▶ **WHAT YOU NEED TO DO**
What is needed is a word-for-word copy of the listing below, without pictures.

━━━━━ INPUT DATA

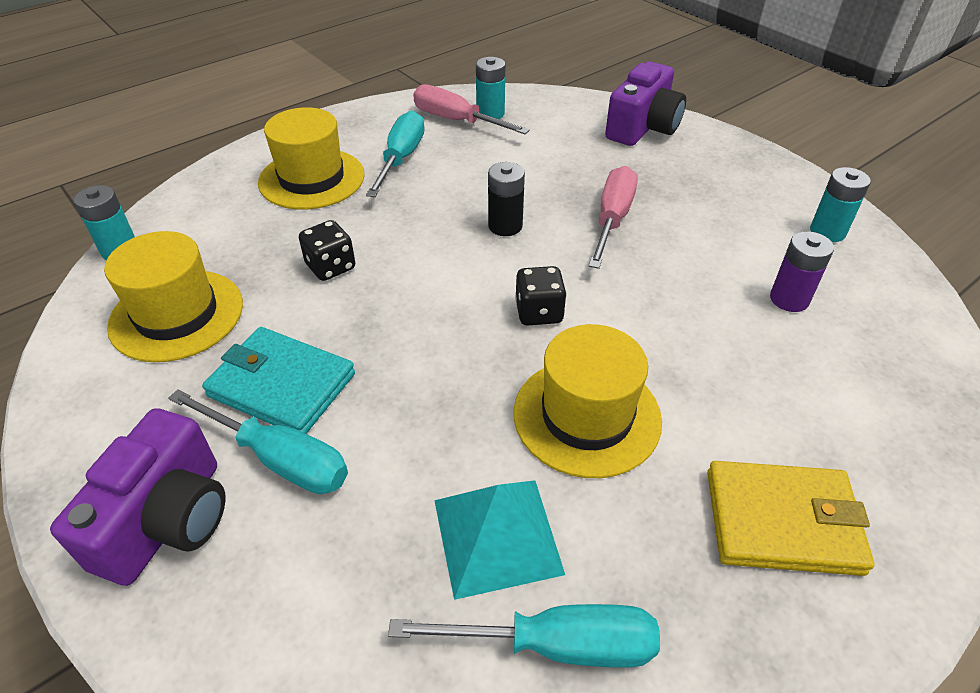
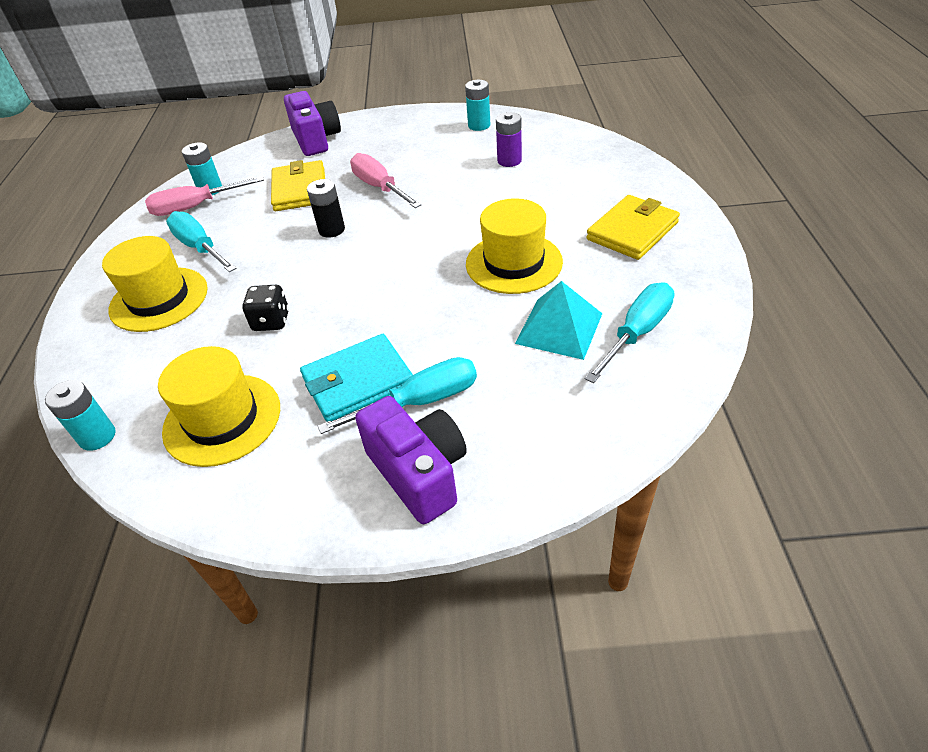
camera: 50 degrees left, 0 degrees up
(539, 312) = (421, 247): black dice -> none
(548, 166) = (300, 190): none -> yellow wallet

━━━━━━━━━━

▶ **SOLUTION FOR THIS EXERCISE**
camera: 50 degrees left, 0 degrees up
(539, 312) = (421, 247): black dice -> none
(548, 166) = (300, 190): none -> yellow wallet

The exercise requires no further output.